_EXERCISE DATA_.
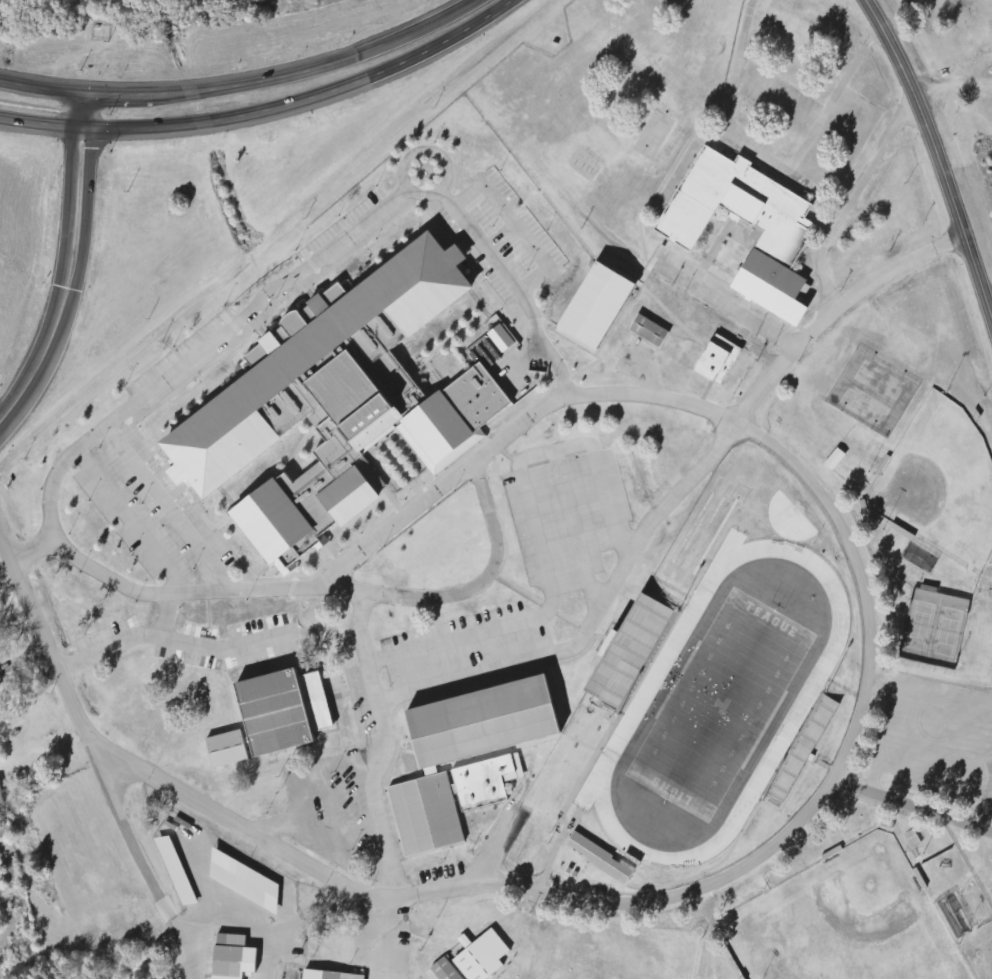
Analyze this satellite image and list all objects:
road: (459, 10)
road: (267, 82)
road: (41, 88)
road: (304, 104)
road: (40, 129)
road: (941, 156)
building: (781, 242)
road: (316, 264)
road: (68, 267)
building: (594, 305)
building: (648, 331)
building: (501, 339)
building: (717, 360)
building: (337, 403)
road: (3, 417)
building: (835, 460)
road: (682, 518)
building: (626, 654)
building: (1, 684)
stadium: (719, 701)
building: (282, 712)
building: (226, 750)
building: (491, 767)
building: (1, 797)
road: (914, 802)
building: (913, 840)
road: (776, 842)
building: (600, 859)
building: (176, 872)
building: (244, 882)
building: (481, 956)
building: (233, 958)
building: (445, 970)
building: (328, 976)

_WORK REQUEST_.
Please print everything in the material exactly, apart from the pictures.

_SOLUTION FOR THIS PROBLEM_.
Analyze this satellite image and list all objects:
road: (459, 10)
road: (267, 82)
road: (41, 88)
road: (304, 104)
road: (40, 129)
road: (941, 156)
building: (781, 242)
road: (316, 264)
road: (68, 267)
building: (594, 305)
building: (648, 331)
building: (501, 339)
building: (717, 360)
building: (337, 403)
road: (3, 417)
building: (835, 460)
road: (682, 518)
building: (626, 654)
building: (1, 684)
stadium: (719, 701)
building: (282, 712)
building: (226, 750)
building: (491, 767)
building: (1, 797)
road: (914, 802)
building: (913, 840)
road: (776, 842)
building: (600, 859)
building: (176, 872)
building: (244, 882)
building: (481, 956)
building: (233, 958)
building: (445, 970)
building: (328, 976)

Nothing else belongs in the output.